→ STUDY MATERIAL
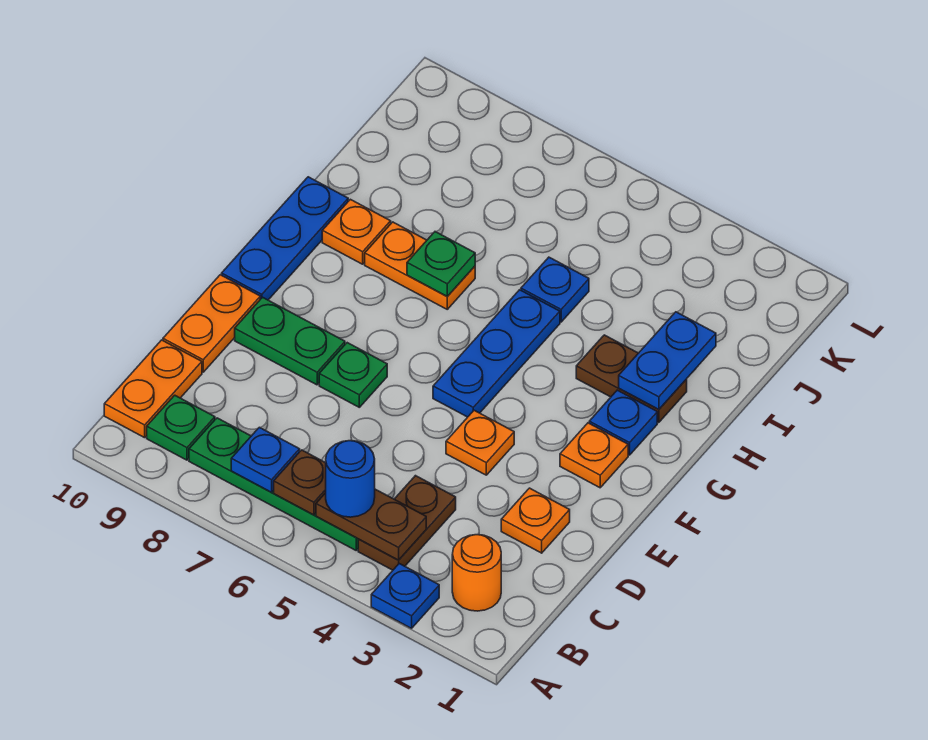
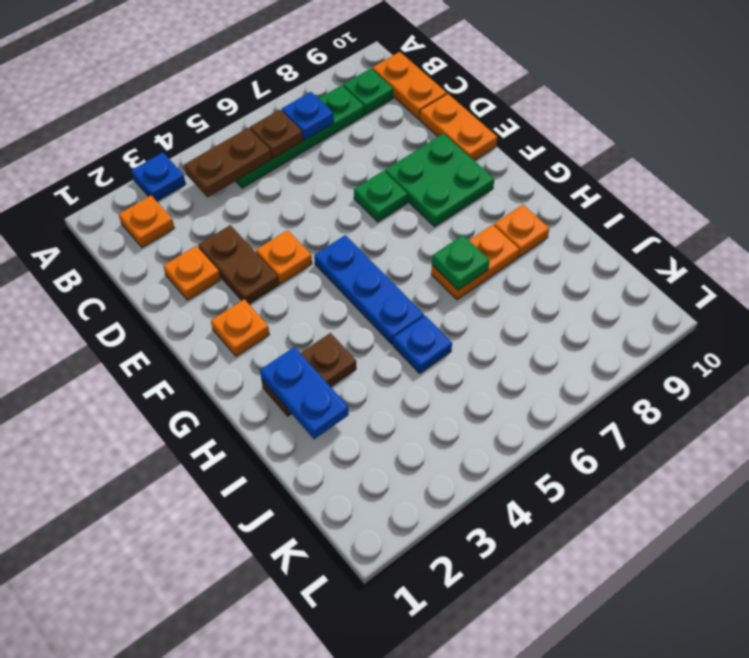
orange 1x1 round brick [452,535,501,611] -> orange 1x1 plate [119,196,174,248]
brown 1x2 plate [358,476,456,570] -> brown 1x2 plate moved to [198,225,279,304]
blue 1x1 round brick [326,441,375,517] -> none
green 1x2 plate [235,297,345,385] -> green 2x2 plate [385,134,494,227]
blue 1x3 plate [222,177,348,300] -> none
blue 1x1 plate [589,390,657,455] -> none

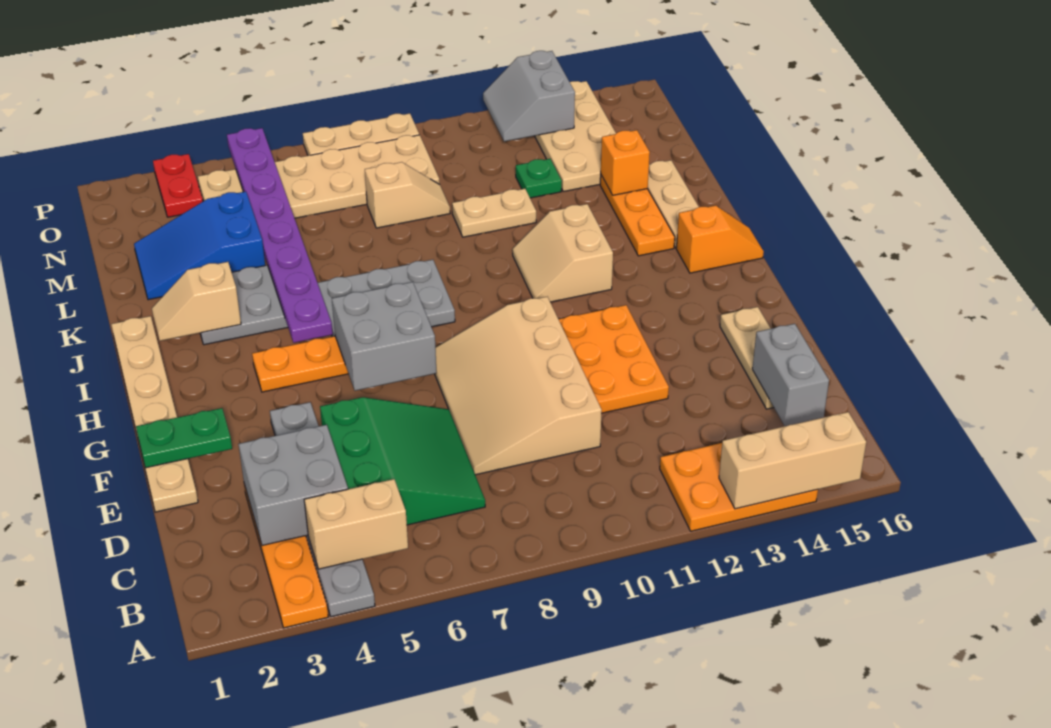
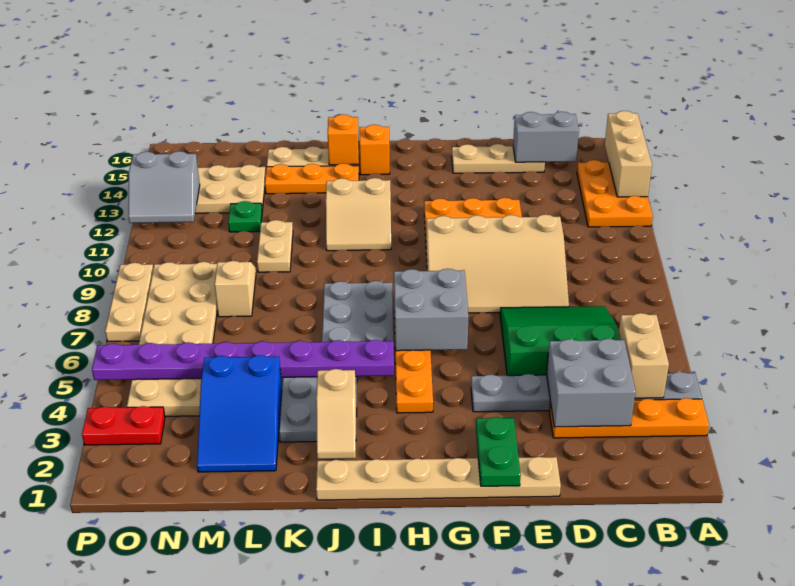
orange 1x1 brick [601,130,650,195] -> orange 1x1 brick moved to [328,114,359,165]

→ TASK BRIEF
When you reproduce the entries above, keep every word exactly and leave out each picture.

→ EXPECTED ANSWER
orange 1x1 round brick [452,535,501,611] -> orange 1x1 plate [119,196,174,248]
brown 1x2 plate [358,476,456,570] -> brown 1x2 plate moved to [198,225,279,304]
blue 1x1 round brick [326,441,375,517] -> none
green 1x2 plate [235,297,345,385] -> green 2x2 plate [385,134,494,227]
blue 1x3 plate [222,177,348,300] -> none
blue 1x1 plate [589,390,657,455] -> none

orange 1x1 brick [601,130,650,195] -> orange 1x1 brick moved to [328,114,359,165]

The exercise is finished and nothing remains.